*Task directions:*
Begin at the line with "C5: 680nF (-15V, SIG1) -> none" and write out every line after it, exactly, through the last line below, adding nothing.

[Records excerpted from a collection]
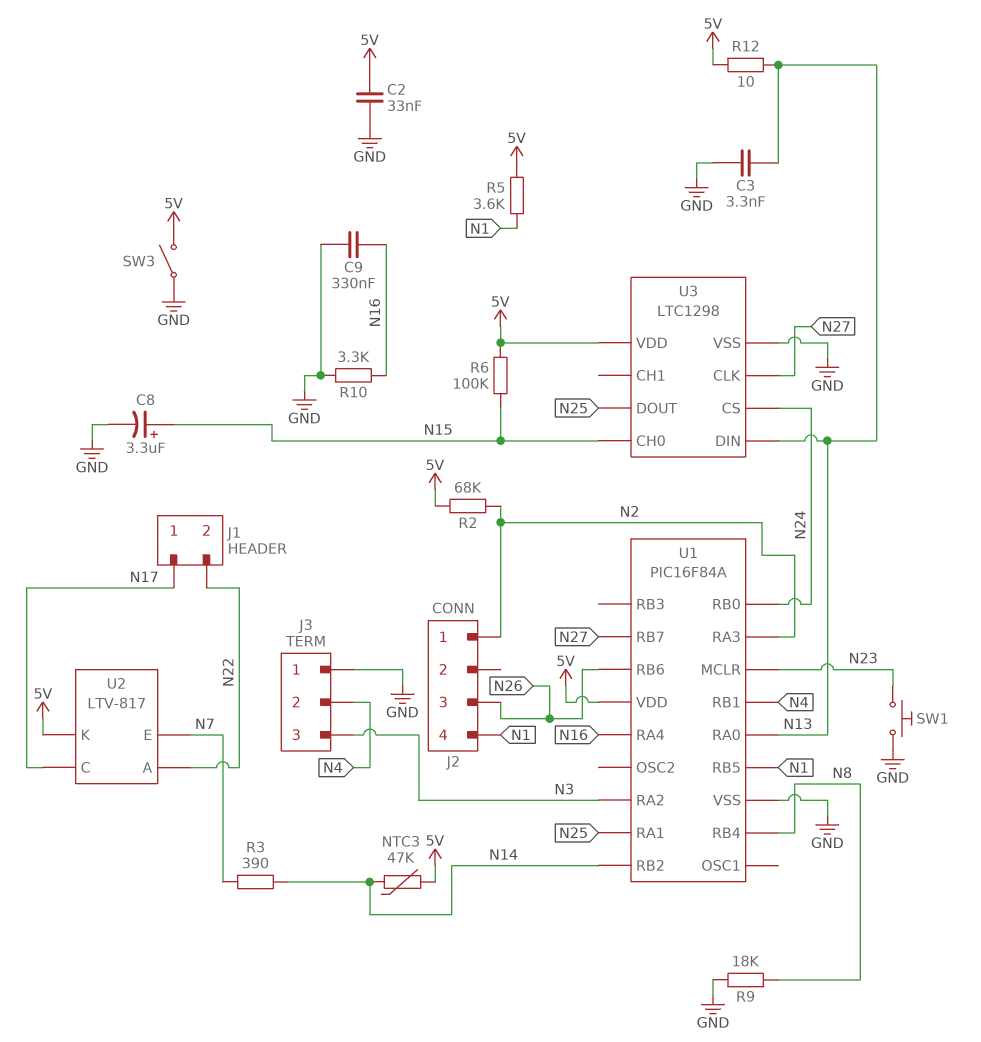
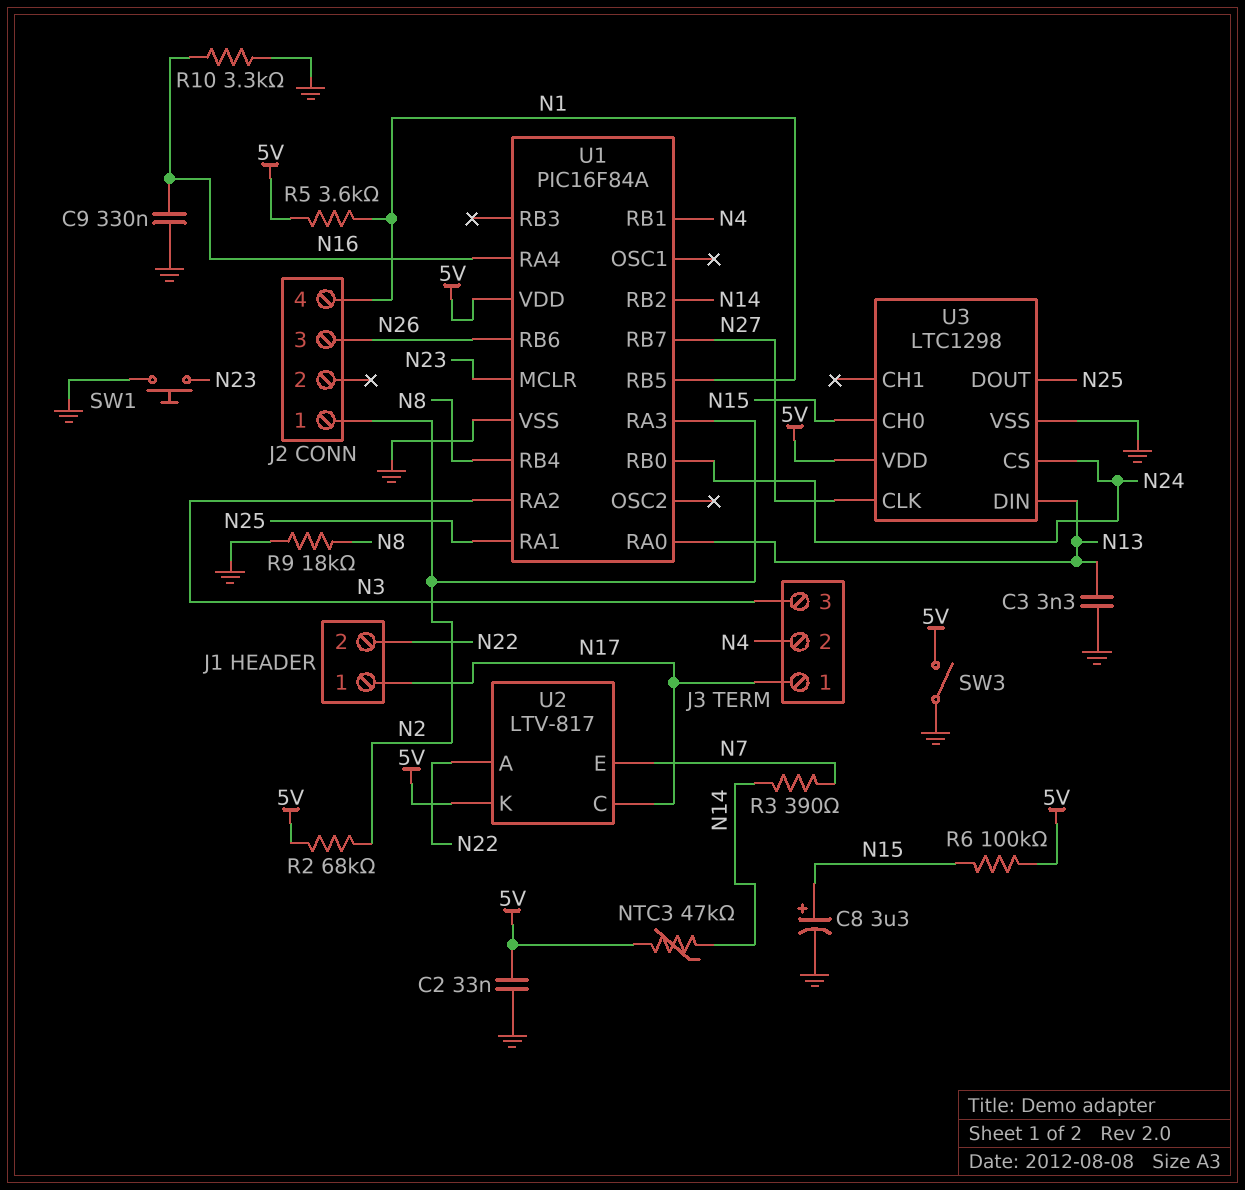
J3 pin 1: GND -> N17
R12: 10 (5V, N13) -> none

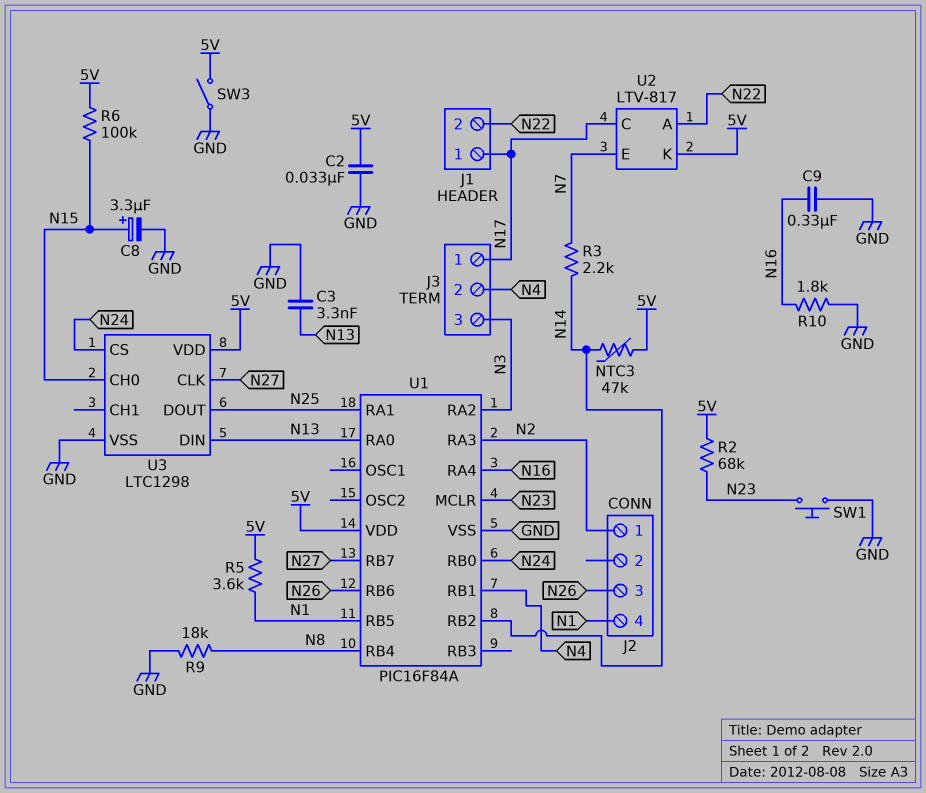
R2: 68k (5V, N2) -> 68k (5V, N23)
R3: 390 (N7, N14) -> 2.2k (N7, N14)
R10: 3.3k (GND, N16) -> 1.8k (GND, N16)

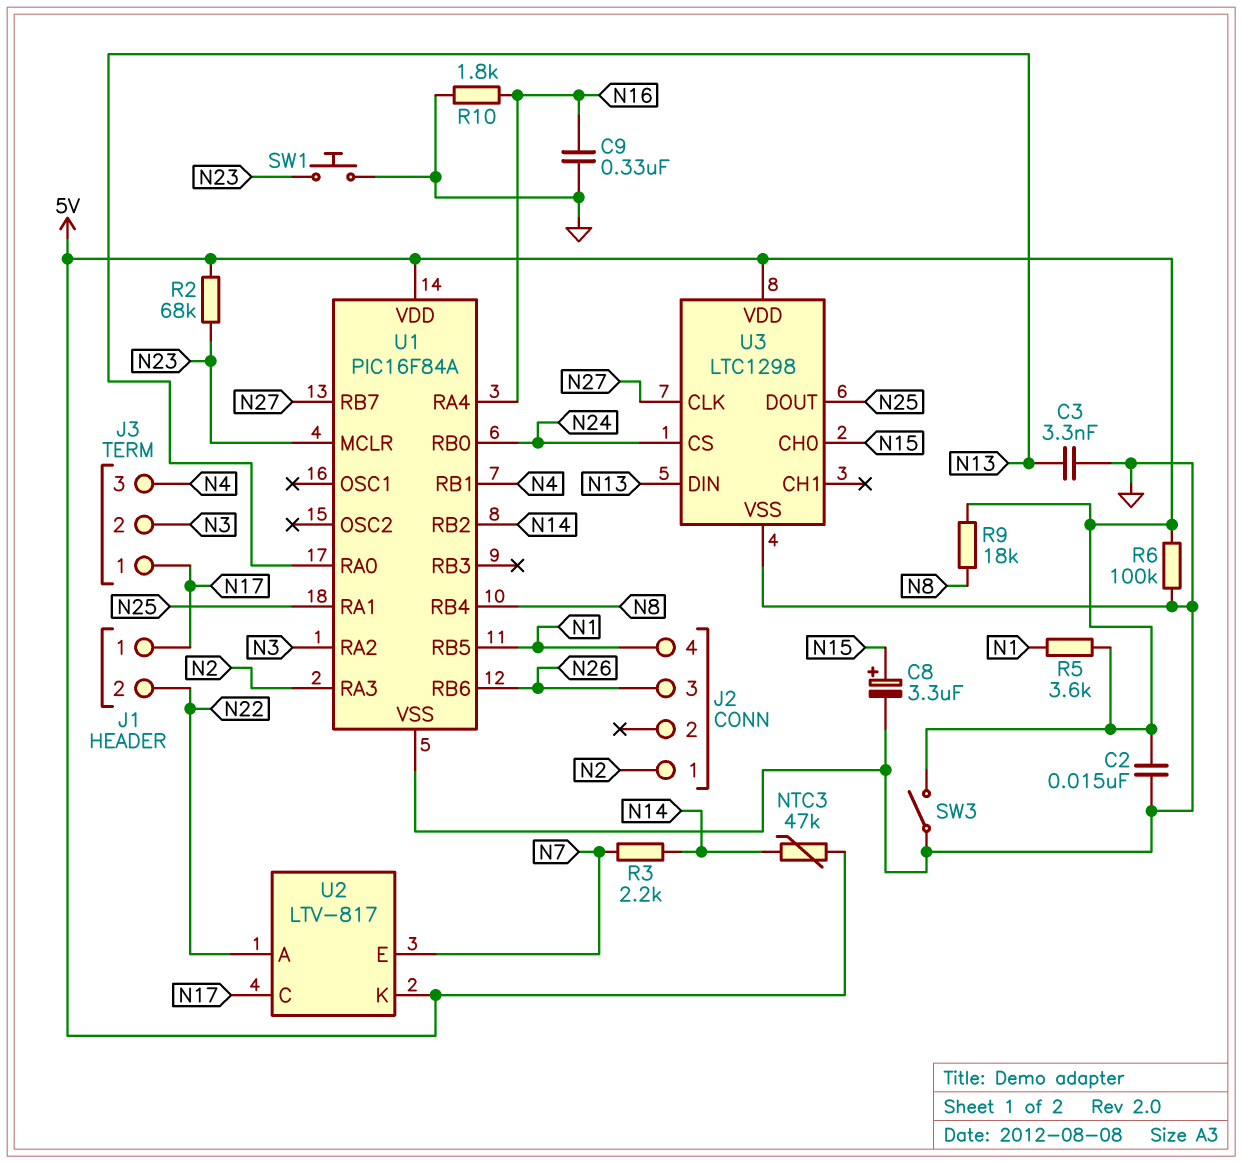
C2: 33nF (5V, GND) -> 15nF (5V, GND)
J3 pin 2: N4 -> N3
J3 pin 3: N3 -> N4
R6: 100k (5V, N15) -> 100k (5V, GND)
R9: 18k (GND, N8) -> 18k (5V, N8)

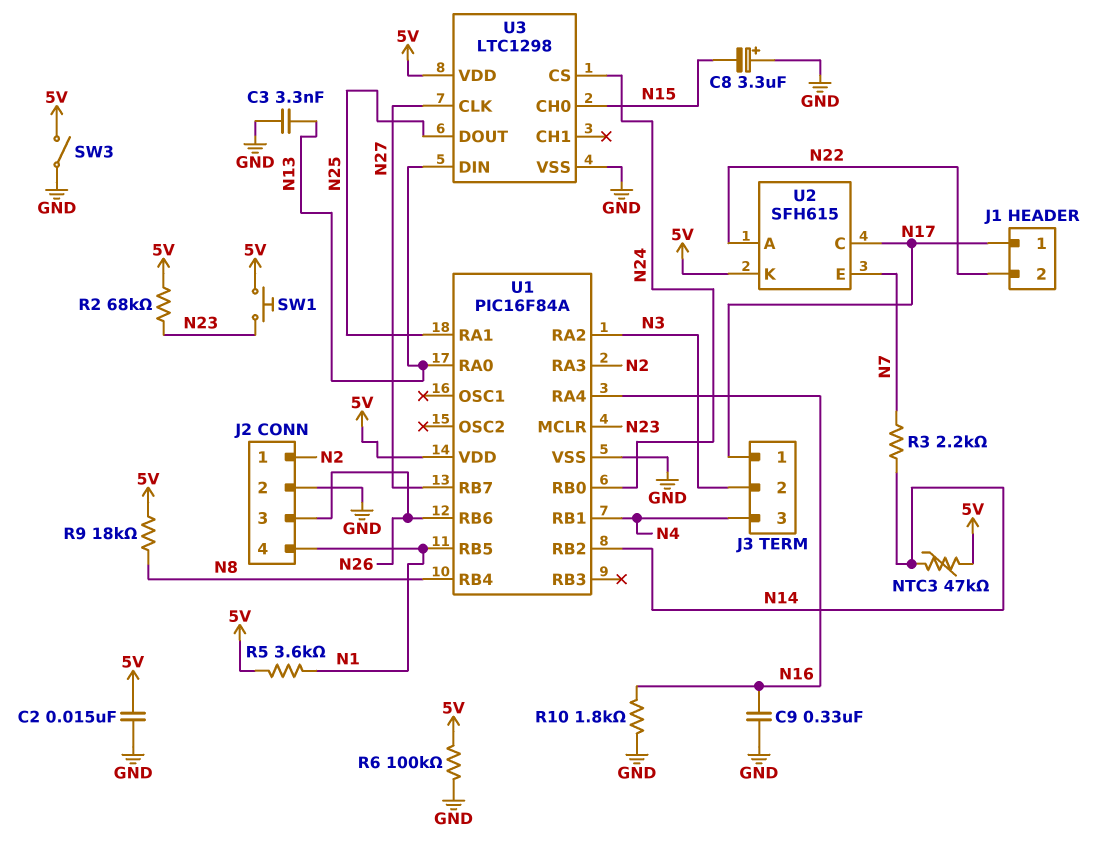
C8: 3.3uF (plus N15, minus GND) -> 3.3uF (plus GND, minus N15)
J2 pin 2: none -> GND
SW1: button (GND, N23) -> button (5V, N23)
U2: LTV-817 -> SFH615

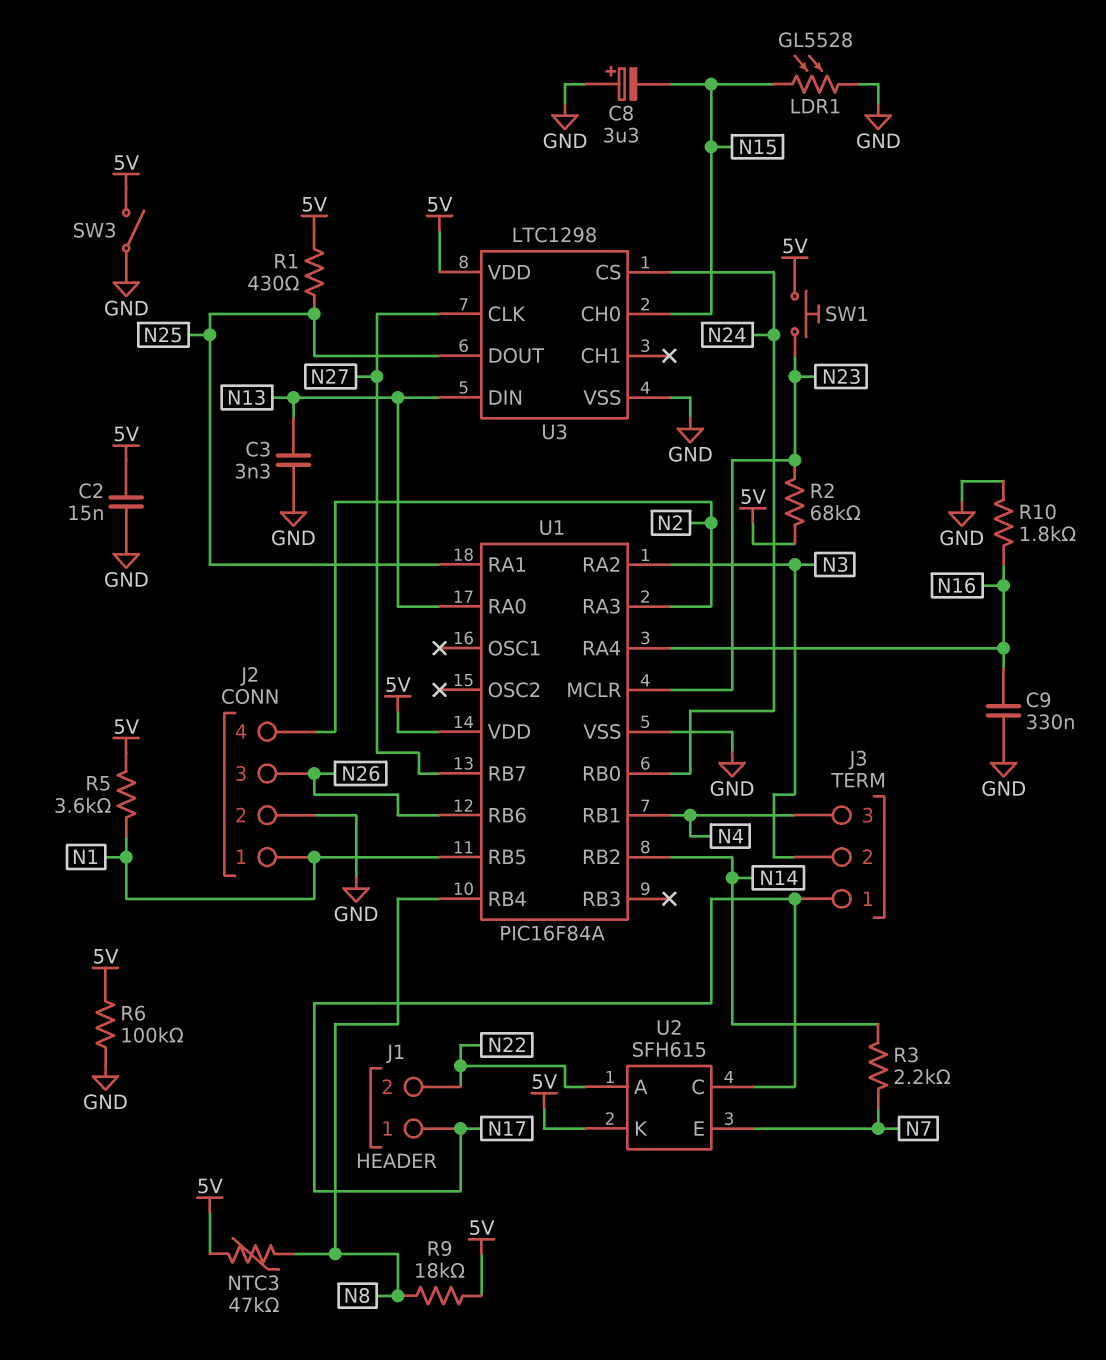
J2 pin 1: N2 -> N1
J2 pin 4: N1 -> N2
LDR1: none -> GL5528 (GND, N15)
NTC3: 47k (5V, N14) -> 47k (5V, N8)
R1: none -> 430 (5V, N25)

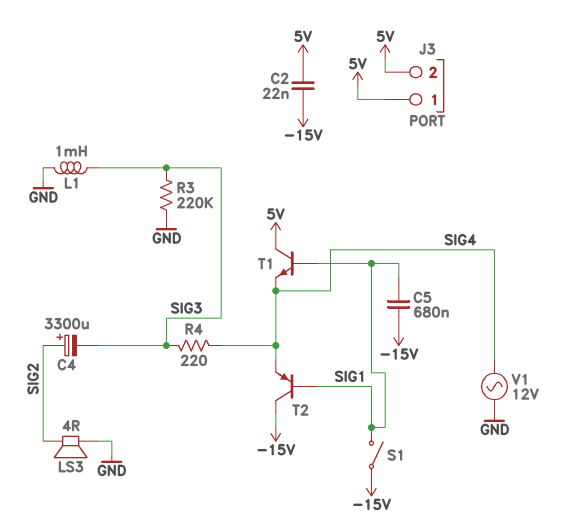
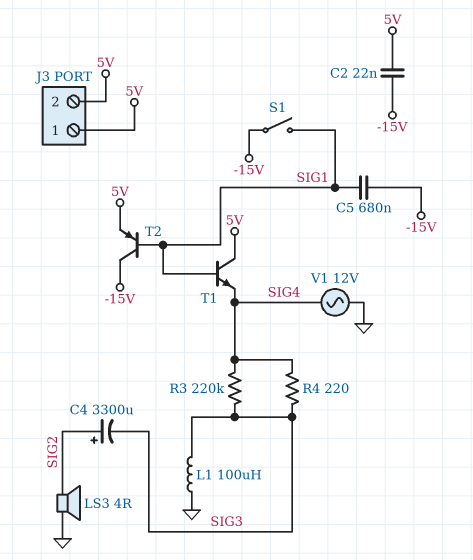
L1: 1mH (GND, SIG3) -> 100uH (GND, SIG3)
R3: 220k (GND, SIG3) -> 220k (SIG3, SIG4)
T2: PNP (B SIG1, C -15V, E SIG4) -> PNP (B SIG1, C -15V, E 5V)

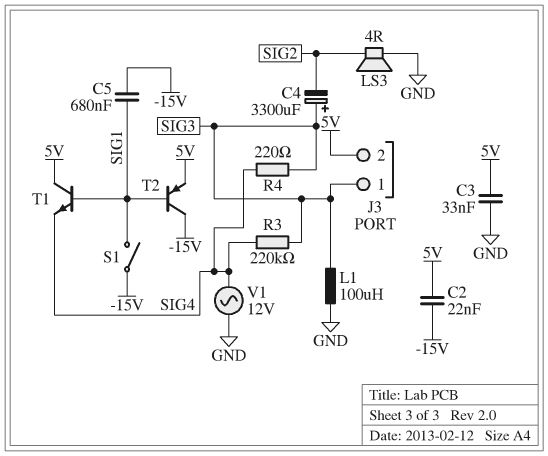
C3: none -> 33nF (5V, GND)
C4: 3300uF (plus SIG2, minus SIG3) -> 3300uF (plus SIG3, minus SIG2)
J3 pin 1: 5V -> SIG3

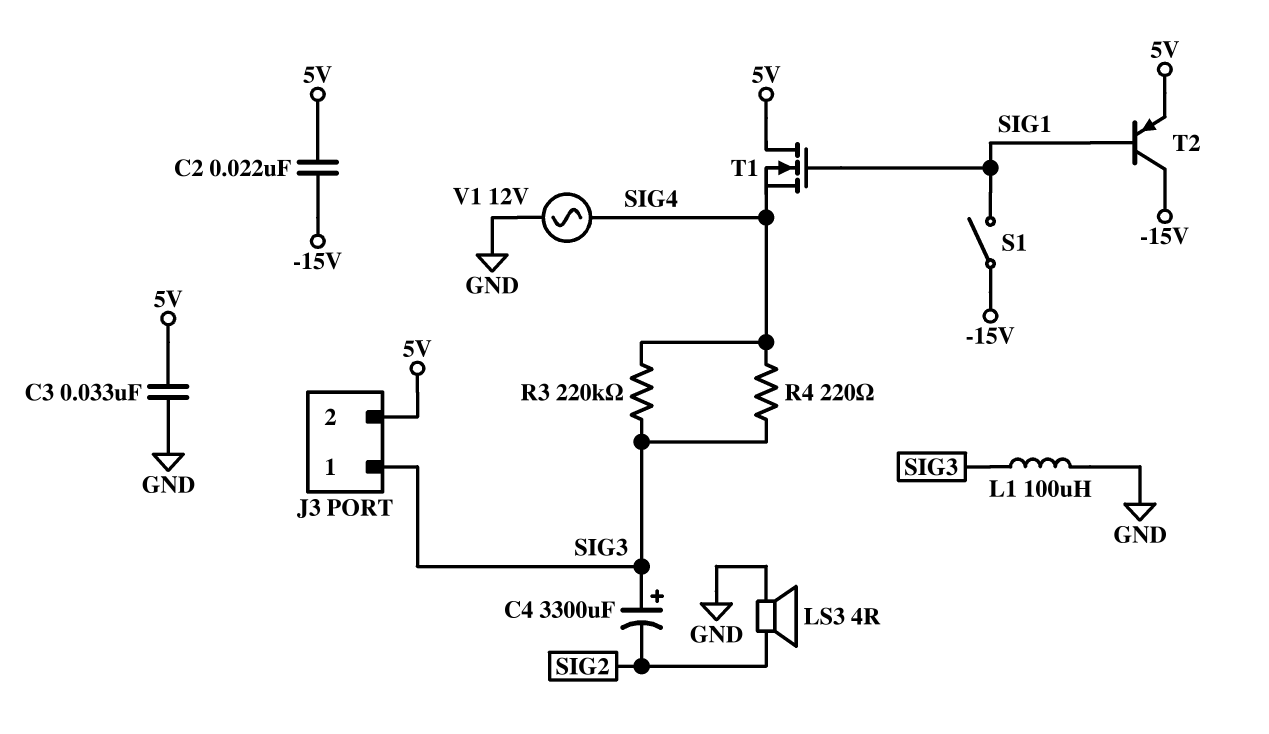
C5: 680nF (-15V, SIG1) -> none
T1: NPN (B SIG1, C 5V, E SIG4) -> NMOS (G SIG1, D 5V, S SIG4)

*Finished exercise:*
C5: 680nF (-15V, SIG1) -> none
T1: NPN (B SIG1, C 5V, E SIG4) -> NMOS (G SIG1, D 5V, S SIG4)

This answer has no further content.